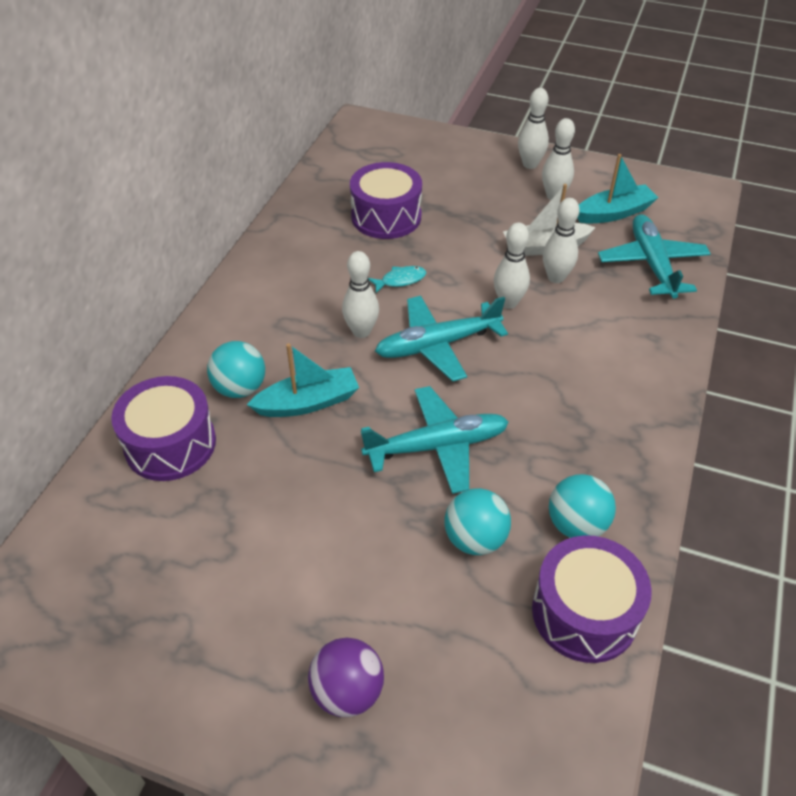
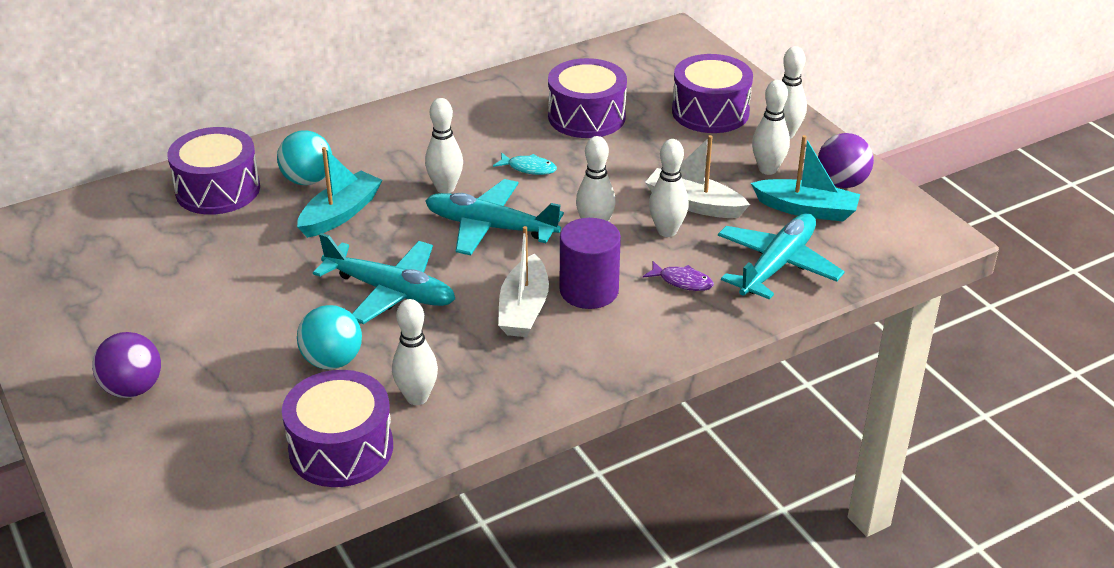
camera: 40 degrees right, 10 degrees down
(308, 402) = (340, 214): turquoise boat -> turquoise boat turned 75 degrees counterclockwise
(463, 171) = (710, 112): none -> purple drum
(548, 398) = (524, 309): none -> white boat
(570, 355) = (589, 290): none -> purple cylinder
(576, 525) = (417, 397): turquoise ball -> white bowling pin
(608, 183) = (842, 183): none -> purple ball
(615, 310) = (682, 281): none -> purple fish

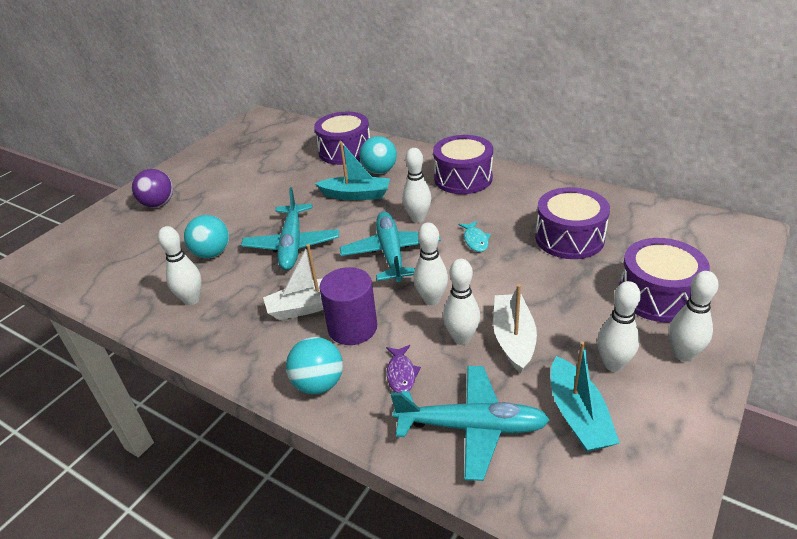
camera: 65 degrees right, 0 degrees up
(341, 448) = (131, 291): purple drum -> purple drum (463, 178)
(651, 336) = (318, 384): none -> turquoise ball
(842, 183) = (650, 426): purple ball -> none

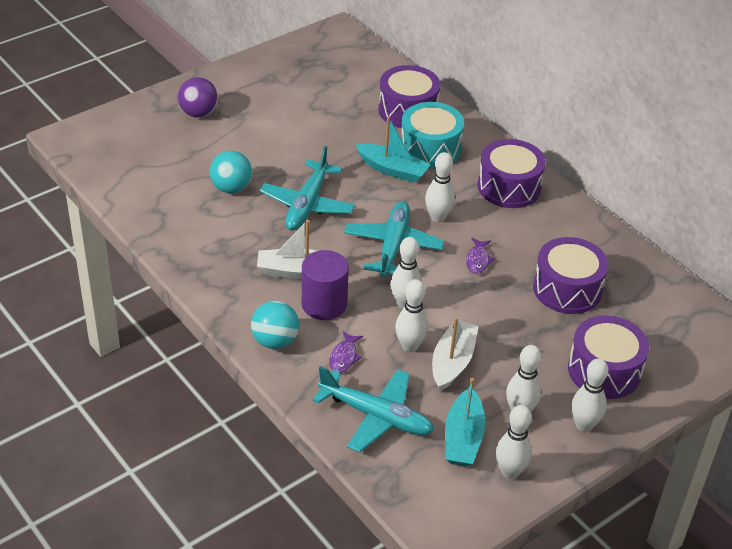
camera: 15 degrees right, 5 degrees up
(191, 300) = (198, 229): white bowling pin -> white bowling pin (510, 472)
(379, 171) = (430, 148): turquoise ball -> turquoise drum
(475, 240) = (478, 260): turquoise fish -> purple fish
****
_Try it:_ Using the records above, reproduce exactly the lines from the line containing "camera: 65 degrees right, 0 degrees up" through the last line, with both ends kept and no pictures.

_Exercise result:_
camera: 65 degrees right, 0 degrees up
(341, 448) = (131, 291): purple drum -> purple drum (463, 178)
(651, 336) = (318, 384): none -> turquoise ball
(842, 183) = (650, 426): purple ball -> none

camera: 15 degrees right, 5 degrees up
(191, 300) = (198, 229): white bowling pin -> white bowling pin (510, 472)
(379, 171) = (430, 148): turquoise ball -> turquoise drum
(475, 240) = (478, 260): turquoise fish -> purple fish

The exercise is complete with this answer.